### REQUIREMENT
Once the line containing "camera: 75 degrees right, 5 degrees up" is found, set down that line and each one after it exactly, through the end of the entries.

### Object correspondence data
━━━
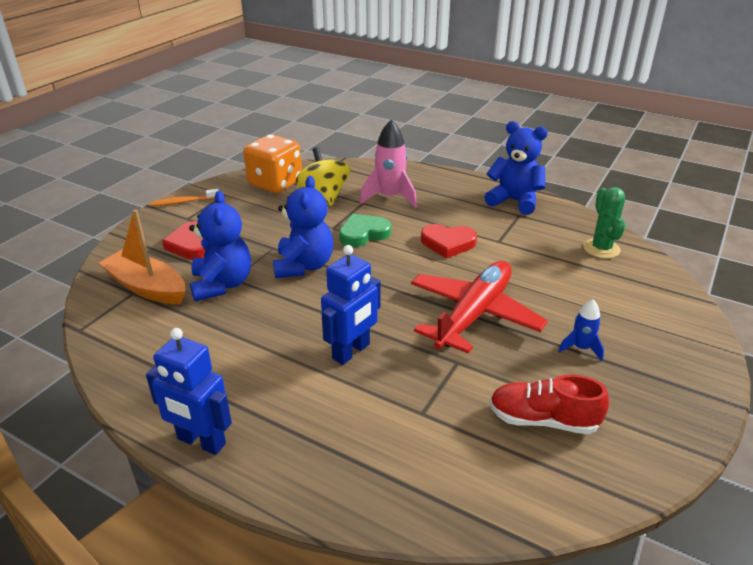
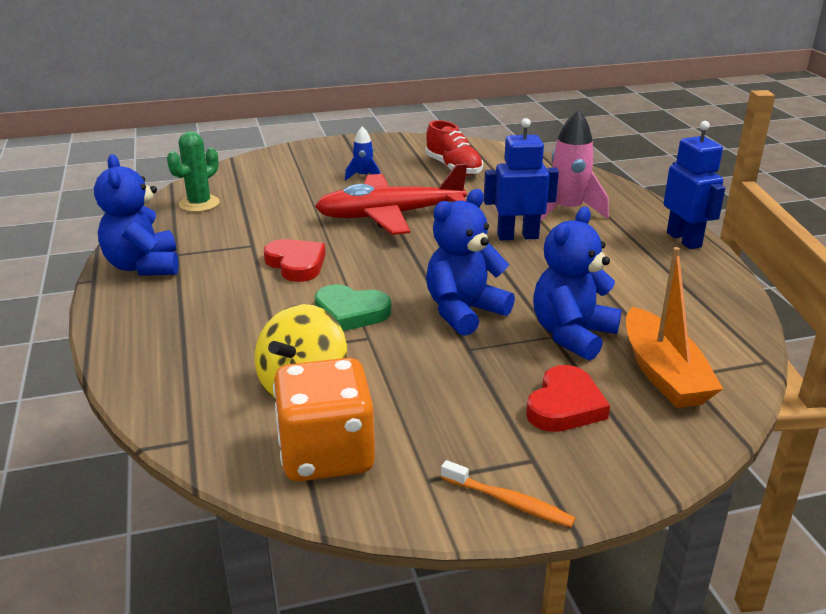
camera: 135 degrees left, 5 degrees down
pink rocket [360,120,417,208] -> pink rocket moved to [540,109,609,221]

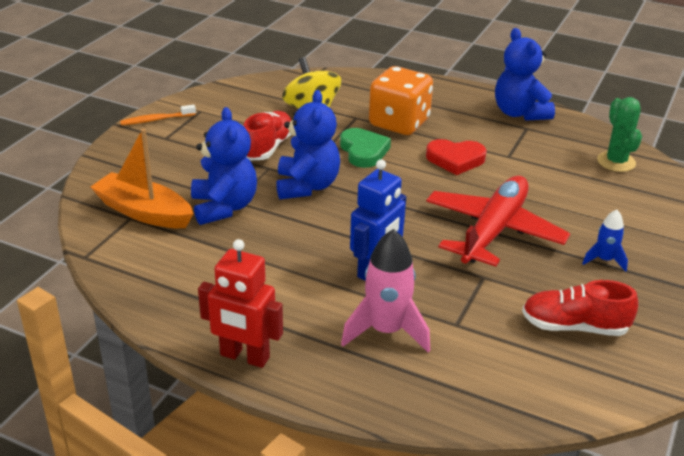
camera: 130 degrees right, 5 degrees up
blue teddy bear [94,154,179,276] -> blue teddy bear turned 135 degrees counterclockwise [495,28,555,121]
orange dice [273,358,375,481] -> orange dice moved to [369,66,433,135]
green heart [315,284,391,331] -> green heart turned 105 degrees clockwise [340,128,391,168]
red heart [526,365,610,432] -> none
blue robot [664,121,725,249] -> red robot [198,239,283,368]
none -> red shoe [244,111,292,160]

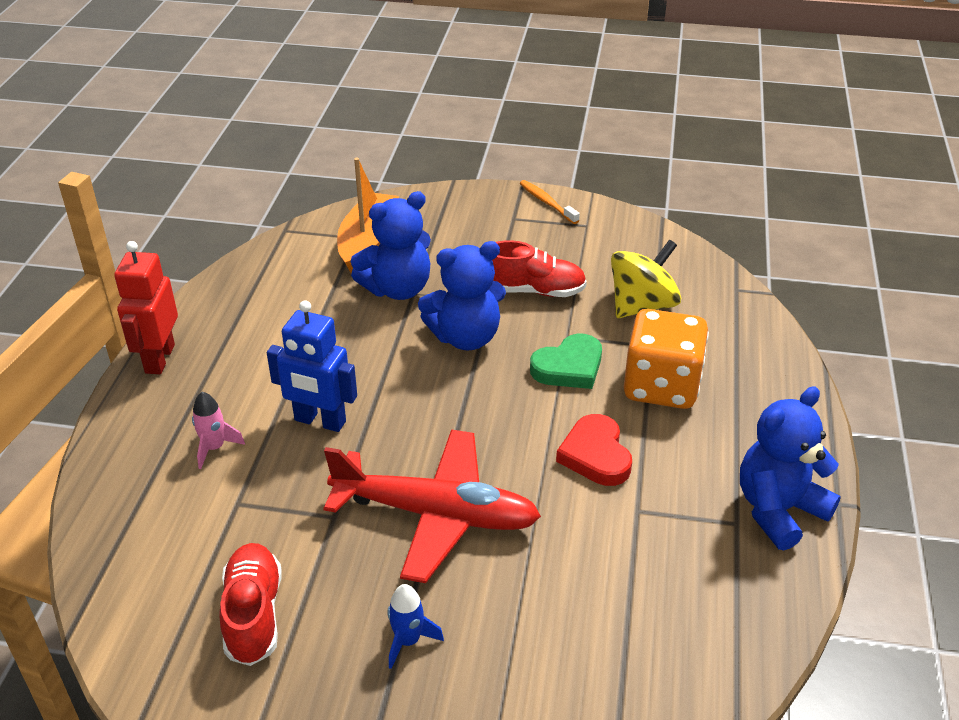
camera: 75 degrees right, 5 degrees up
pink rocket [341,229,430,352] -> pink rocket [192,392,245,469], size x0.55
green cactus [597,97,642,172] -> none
━━━
### SOLUTION
camera: 75 degrees right, 5 degrees up
pink rocket [341,229,430,352] -> pink rocket [192,392,245,469], size x0.55
green cactus [597,97,642,172] -> none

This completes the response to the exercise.